Requirement:
Restate word for word the section of the entries that opens at the line containing "orange brick D1 level 1 -> none" and closes at the line containing "none -> black tile G9:G11 level 1", both lines kept, pictures dropped.

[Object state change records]
____________

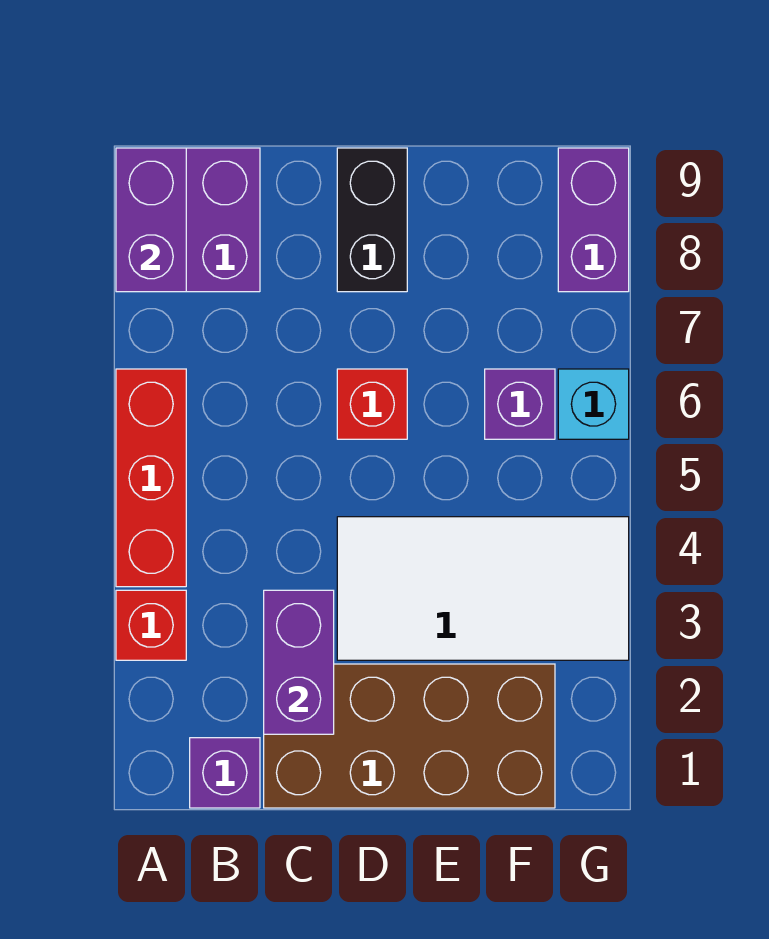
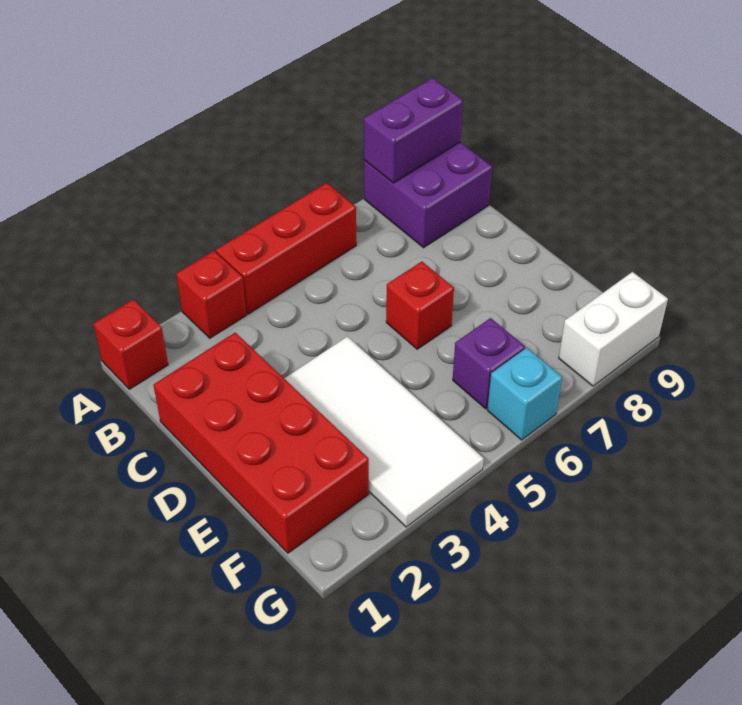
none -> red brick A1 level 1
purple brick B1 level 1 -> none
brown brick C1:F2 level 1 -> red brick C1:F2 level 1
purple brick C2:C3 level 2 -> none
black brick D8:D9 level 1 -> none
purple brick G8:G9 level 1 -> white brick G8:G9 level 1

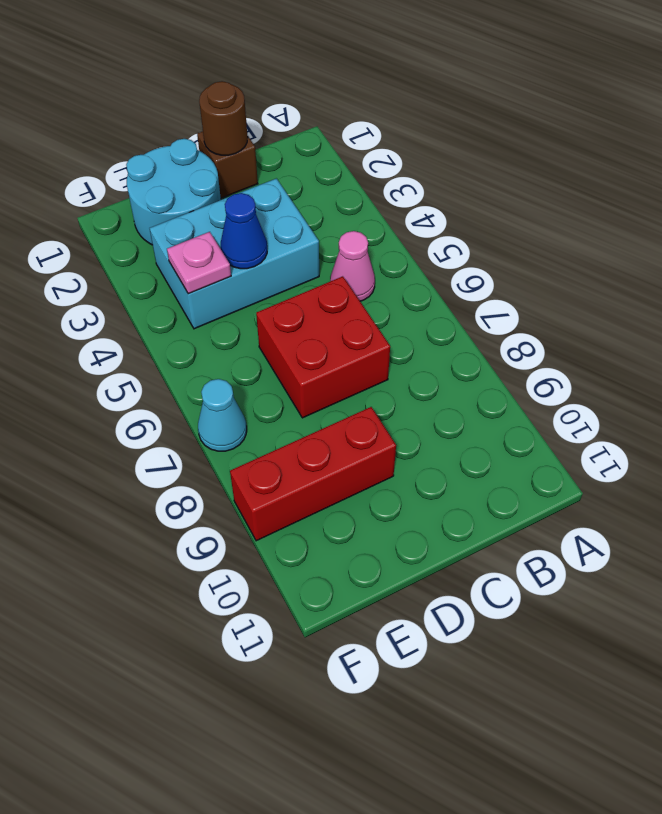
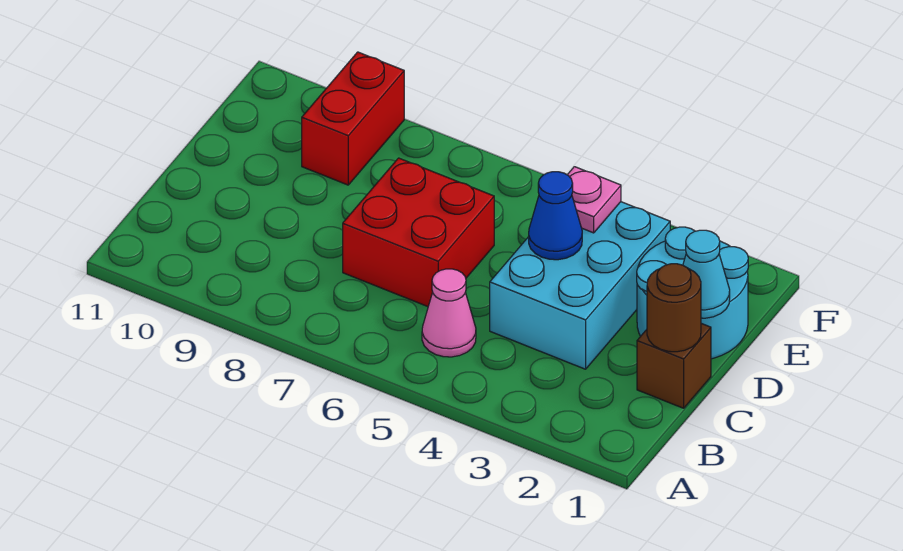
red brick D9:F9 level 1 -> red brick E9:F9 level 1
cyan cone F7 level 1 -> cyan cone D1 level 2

____________

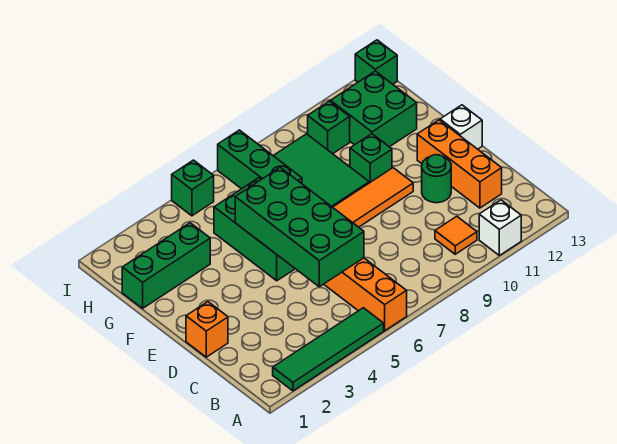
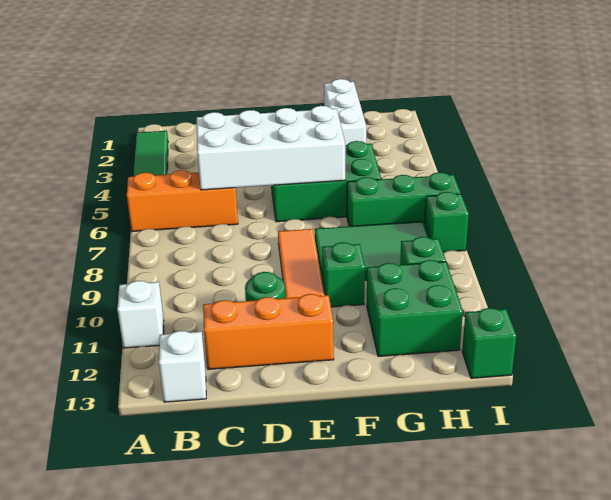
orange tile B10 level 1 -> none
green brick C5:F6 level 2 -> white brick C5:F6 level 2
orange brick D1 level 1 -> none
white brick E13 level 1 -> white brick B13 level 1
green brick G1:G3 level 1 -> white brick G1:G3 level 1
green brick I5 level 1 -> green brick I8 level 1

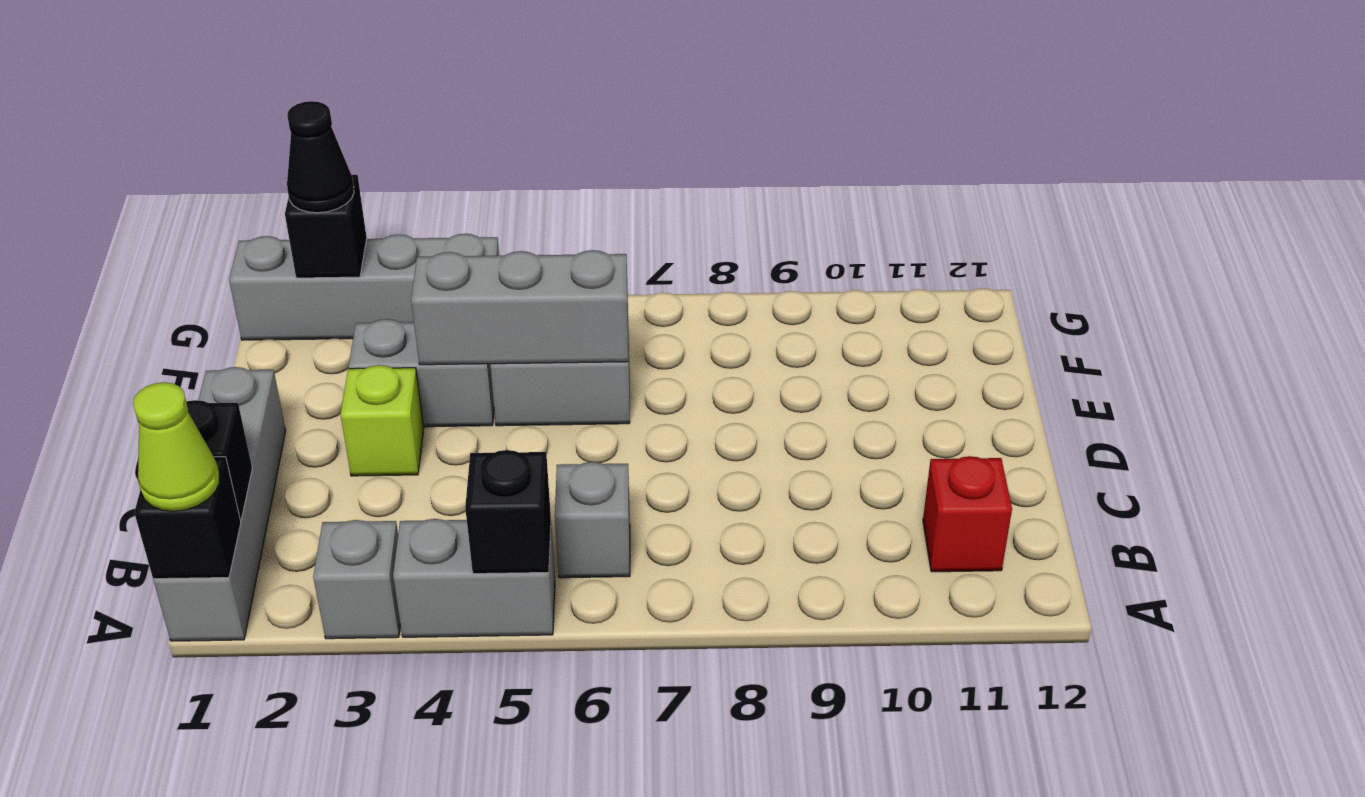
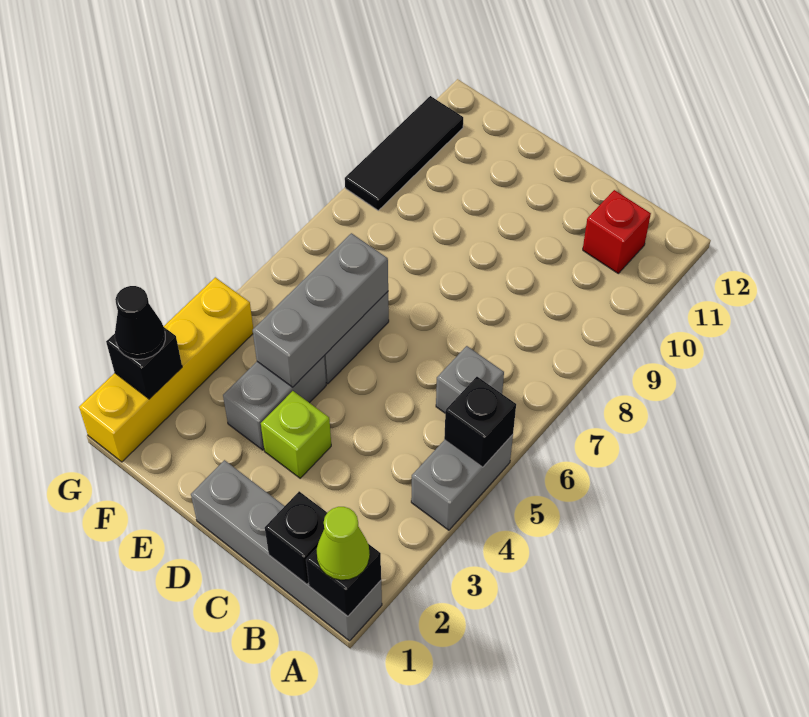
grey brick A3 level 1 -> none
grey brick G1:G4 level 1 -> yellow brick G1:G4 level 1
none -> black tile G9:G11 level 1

____________

Exercise solution:
orange brick D1 level 1 -> none
white brick E13 level 1 -> white brick B13 level 1
green brick G1:G3 level 1 -> white brick G1:G3 level 1
green brick I5 level 1 -> green brick I8 level 1

grey brick A3 level 1 -> none
grey brick G1:G4 level 1 -> yellow brick G1:G4 level 1
none -> black tile G9:G11 level 1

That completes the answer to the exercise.